** Input follows **
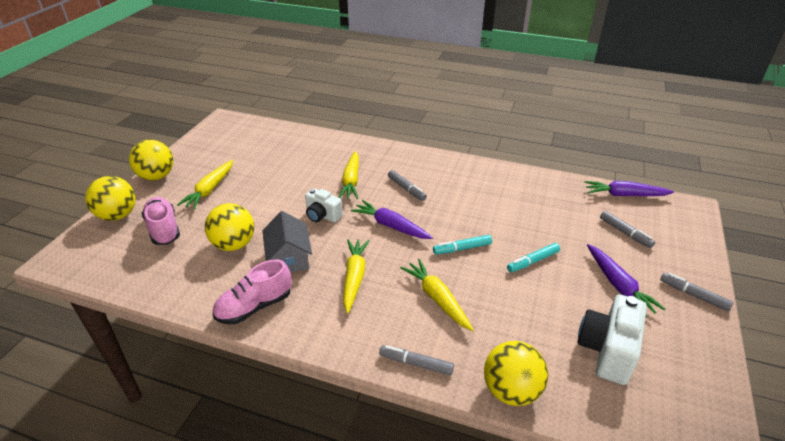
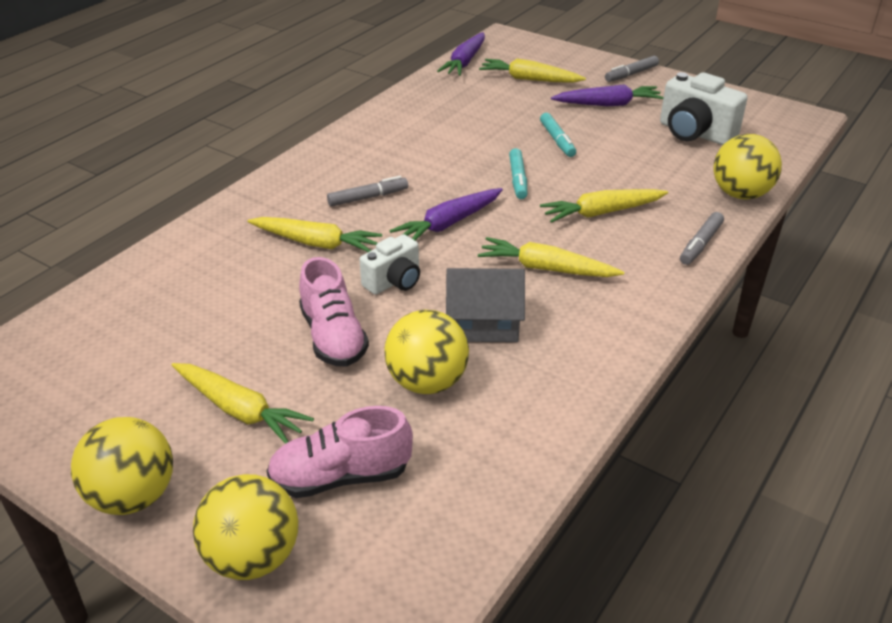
camera: 75 degrees left, 0 degrees up
pink shoe [213,259,292,324] -> pink shoe moved to [299,257,369,366]
grey marker [600,211,655,248] -> yellow carrot [479,59,586,83]

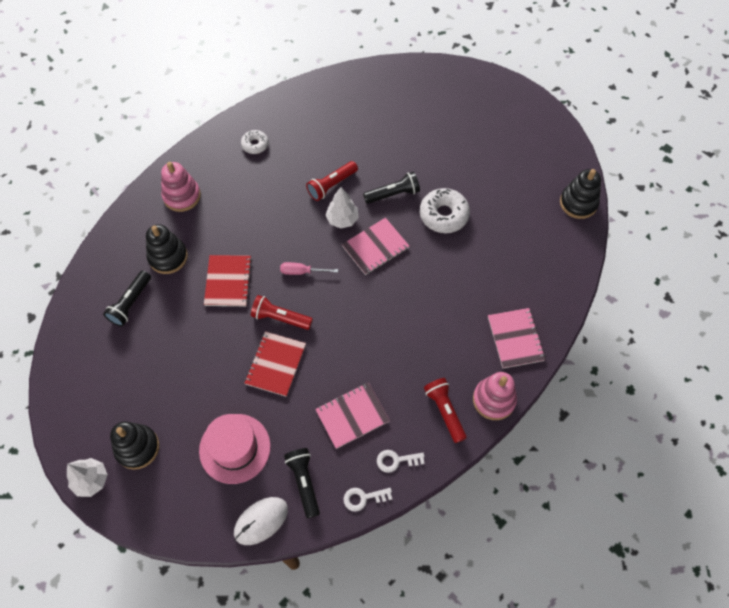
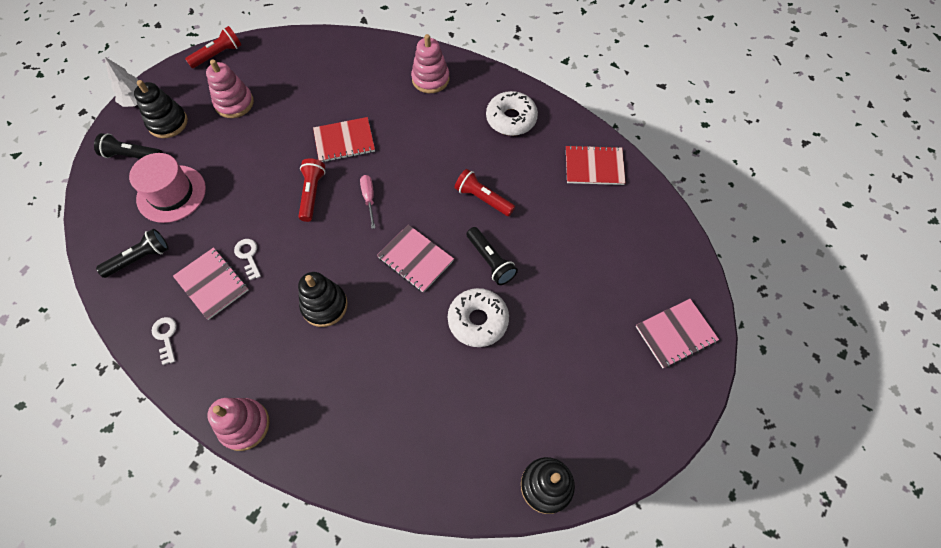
camera: 75 degrees right, 0 degrees up
black flashlight [103,271,151,326] -> black flashlight moved to [94,133,163,159]
black stacking toy [146,224,188,274] -> black stacking toy moved to [298,272,348,327]
white mouse [234,497,288,545] -> none
white donut [241,130,269,154] -> white donut [486,91,538,136], size x1.72
red notebook [244,331,306,397] -> red notebook moved to [566,145,626,185]
white tree [325,187,359,229] -> none
white key [343,488,392,511] -> white key moved to [234,239,261,280]
red flashlight [424,378,467,443] -> red flashlight moved to [185,26,241,68]
pink notebook [488,308,546,369] -> pink notebook moved to [636,299,719,368]
none -> pink stacking toy [206,59,254,118]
** End of Input **
» Requirement
Write out each entry again exactly, and skip the pictures.

» Response
camera: 75 degrees left, 0 degrees up
pink shoe [213,259,292,324] -> pink shoe moved to [299,257,369,366]
grey marker [600,211,655,248] -> yellow carrot [479,59,586,83]

camera: 75 degrees right, 0 degrees up
black flashlight [103,271,151,326] -> black flashlight moved to [94,133,163,159]
black stacking toy [146,224,188,274] -> black stacking toy moved to [298,272,348,327]
white mouse [234,497,288,545] -> none
white donut [241,130,269,154] -> white donut [486,91,538,136], size x1.72
red notebook [244,331,306,397] -> red notebook moved to [566,145,626,185]
white tree [325,187,359,229] -> none
white key [343,488,392,511] -> white key moved to [234,239,261,280]
red flashlight [424,378,467,443] -> red flashlight moved to [185,26,241,68]
pink notebook [488,308,546,369] -> pink notebook moved to [636,299,719,368]
none -> pink stacking toy [206,59,254,118]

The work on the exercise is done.